◆ Daten zur Übung:
====

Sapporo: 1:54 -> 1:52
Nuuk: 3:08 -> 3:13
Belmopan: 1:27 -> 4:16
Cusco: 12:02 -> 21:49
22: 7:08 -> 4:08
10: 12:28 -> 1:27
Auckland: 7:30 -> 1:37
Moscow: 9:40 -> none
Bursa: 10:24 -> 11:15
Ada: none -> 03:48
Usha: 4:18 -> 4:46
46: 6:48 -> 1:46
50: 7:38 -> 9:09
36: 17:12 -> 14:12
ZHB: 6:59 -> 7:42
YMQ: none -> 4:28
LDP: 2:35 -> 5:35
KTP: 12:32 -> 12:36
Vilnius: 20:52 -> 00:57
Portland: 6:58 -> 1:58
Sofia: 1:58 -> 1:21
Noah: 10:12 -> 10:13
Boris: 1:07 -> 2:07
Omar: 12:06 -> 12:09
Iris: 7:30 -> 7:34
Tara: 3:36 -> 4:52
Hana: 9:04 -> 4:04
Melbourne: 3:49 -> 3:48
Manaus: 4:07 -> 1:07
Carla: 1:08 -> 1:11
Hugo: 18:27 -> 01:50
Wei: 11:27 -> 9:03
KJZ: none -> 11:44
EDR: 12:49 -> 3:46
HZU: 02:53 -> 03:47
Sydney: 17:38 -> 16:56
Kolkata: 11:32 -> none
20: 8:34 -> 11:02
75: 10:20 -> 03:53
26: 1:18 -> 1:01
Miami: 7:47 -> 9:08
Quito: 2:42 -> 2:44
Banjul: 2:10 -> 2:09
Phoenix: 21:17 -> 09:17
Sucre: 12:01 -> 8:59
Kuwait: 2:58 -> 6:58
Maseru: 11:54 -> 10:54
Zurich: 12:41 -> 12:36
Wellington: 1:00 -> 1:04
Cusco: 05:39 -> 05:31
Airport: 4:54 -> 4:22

====

◆ Arbeitsanweisung: Finde in den Daten oben jede Zeile, die das Wort „none“ enthält, und schreib sie ab. Groß- und Kleinschreibung zählt.

◆ Lösung:
Moscow: 9:40 -> none
Ada: none -> 03:48
YMQ: none -> 4:28
KJZ: none -> 11:44
Kolkata: 11:32 -> none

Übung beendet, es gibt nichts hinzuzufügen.